_Material to process_.

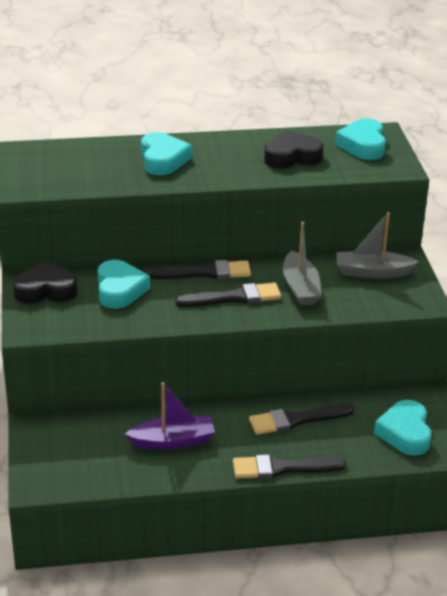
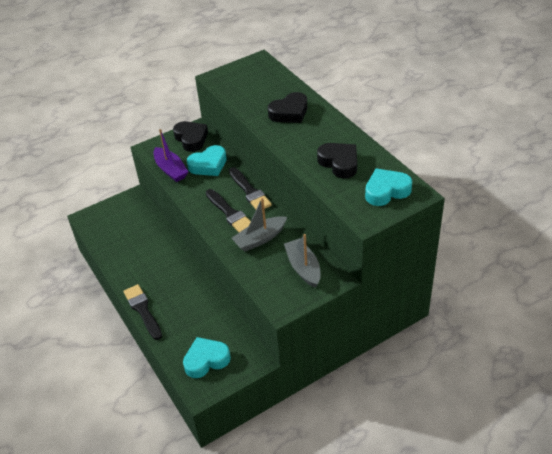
camera: 70 degrees right, 10 degrees up
purple boat [125,382,215,450] -> purple boat moved to [154,129,188,182]
turquoise heart [141,132,192,175] -> black heart [268,92,307,123]
black brush [249,404,354,435] -> none

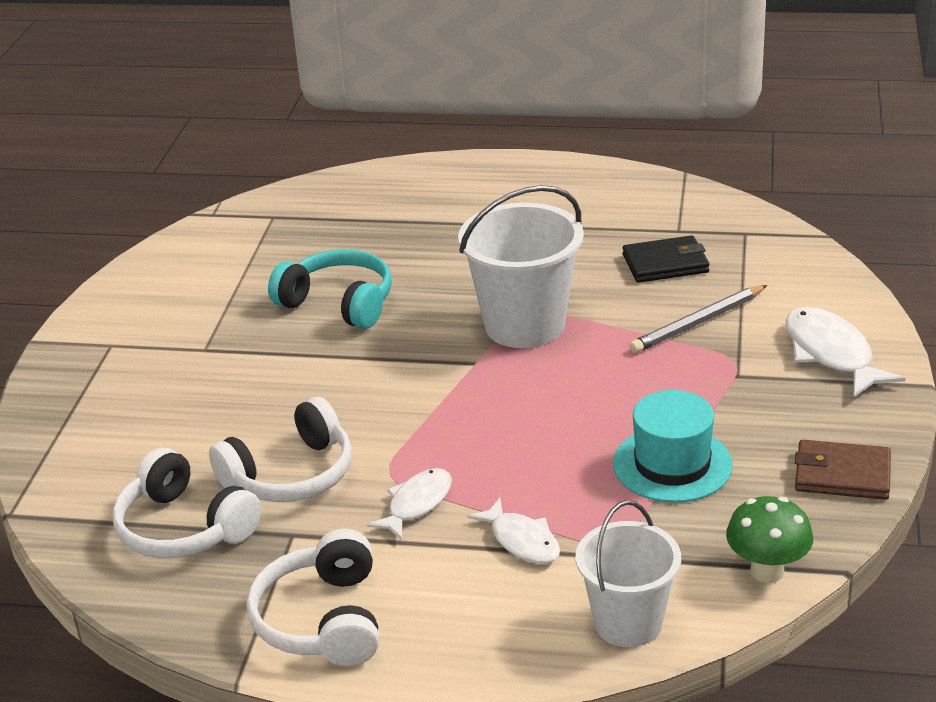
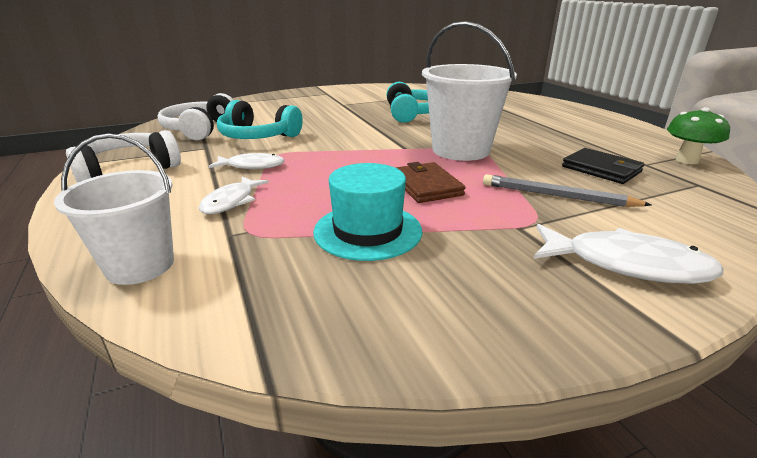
camera: 55 degrees right, 5 degrees down
white headphones [209,397,352,502] -> turquoise headphones [217,100,303,139]
green mushroom [726,496,813,583] -> green mushroom moved to [667,107,730,164]
white fish [786,307,905,398] -> white fish turned 75 degrees clockwise [534,224,723,284]
brown wallet [795,440,891,500] -> brown wallet moved to [395,162,466,203]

_What is needed_. Would you output the lines above from the line holding "turquoise heart [141,132,192,175]" up to and including the line holding "green mushroom [726,496,813,583]", exactly and only those, with no pictures?

_Solution to this task_.
turquoise heart [141,132,192,175] -> black heart [268,92,307,123]
black brush [249,404,354,435] -> none

camera: 55 degrees right, 5 degrees down
white headphones [209,397,352,502] -> turquoise headphones [217,100,303,139]
green mushroom [726,496,813,583] -> green mushroom moved to [667,107,730,164]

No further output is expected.